▸ Work request
Rewrite every row below with each "highlighted" replaced by "outlined" and all other text unchanged. Omit the pictures.

▸ Data section
= Beginning of Section =
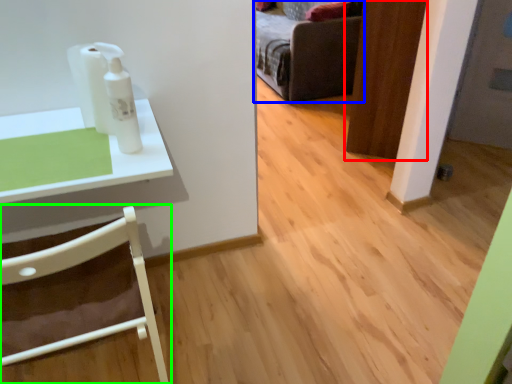
Question: Which object is positioned closest to door (highlighted by a red box)? Select from furniture (highlighted by a blue box) and chair (highlighted by a green box).

Choices:
 (A) furniture
 (B) chair

Answer: (A)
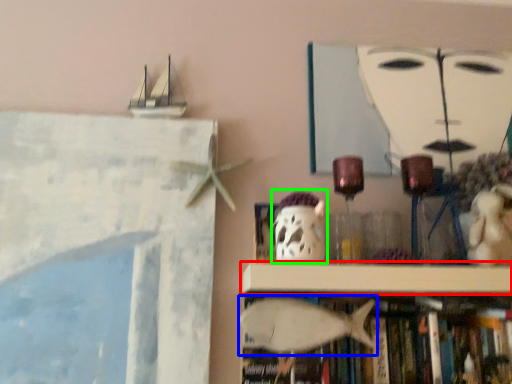
Question: Which is farther away from shelf (highlighted by a red box)? animal (highlighted by a blue box) or ghost (highlighted by a green box)?

Choices:
 (A) animal
 (B) ghost

Answer: (B)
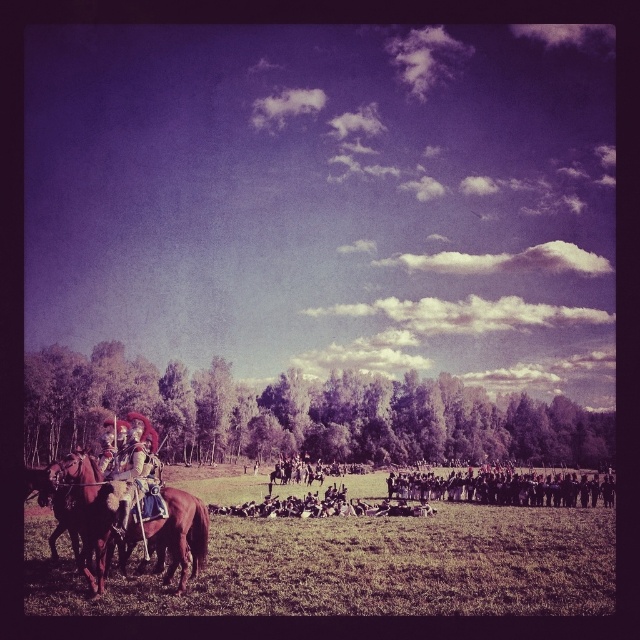
You are a photographer trying to capture a closeup of the shiny gold armor at left and the brown leather horse at lower left. Since you want to focus on the armor, which object should you move closer to in the scene?

The shiny gold armor at left is not as tall as the brown leather horse at lower left, so to focus on the armor, you should move closer to the shiny gold armor at left to ensure it fills the frame properly.

Looking at this image, you are a photographer standing at the point labeled point (205,534). You want to take a photo of the point labeled point (513,493) without any obstructions. Is there anything between you and your target point that might block the view?

Point (205,534) is in front of point (513,493), so there is nothing between you and the target point. You can take the photo without obstruction.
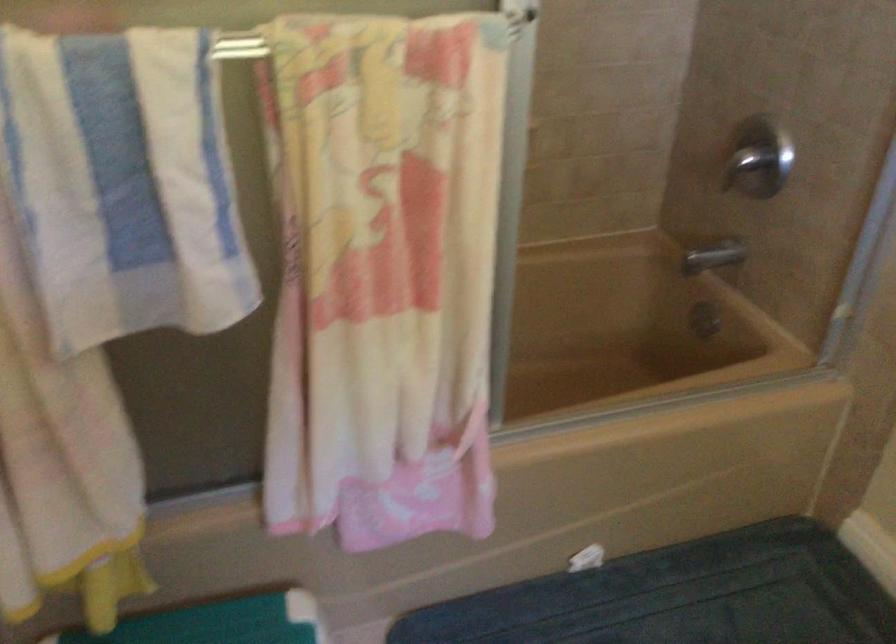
= End of Section =
▸ Task answer
Question: Which object is positioned closest to door (outlined by a red box)? Select from furniture (outlined by a blue box) and chair (outlined by a green box).

Choices:
 (A) furniture
 (B) chair

Answer: (A)
Question: Which is farther away from shelf (outlined by a red box)? animal (outlined by a blue box) or ghost (outlined by a green box)?

Choices:
 (A) animal
 (B) ghost

Answer: (B)
You are a photographer trying to capture a closeup of the shiny gold armor at left and the brown leather horse at lower left. Since you want to focus on the armor, which object should you move closer to in the scene?

The shiny gold armor at left is not as tall as the brown leather horse at lower left, so to focus on the armor, you should move closer to the shiny gold armor at left to ensure it fills the frame properly.

Looking at this image, you are a photographer standing at the point labeled point (205,534). You want to take a photo of the point labeled point (513,493) without any obstructions. Is there anything between you and your target point that might block the view?

Point (205,534) is in front of point (513,493), so there is nothing between you and the target point. You can take the photo without obstruction.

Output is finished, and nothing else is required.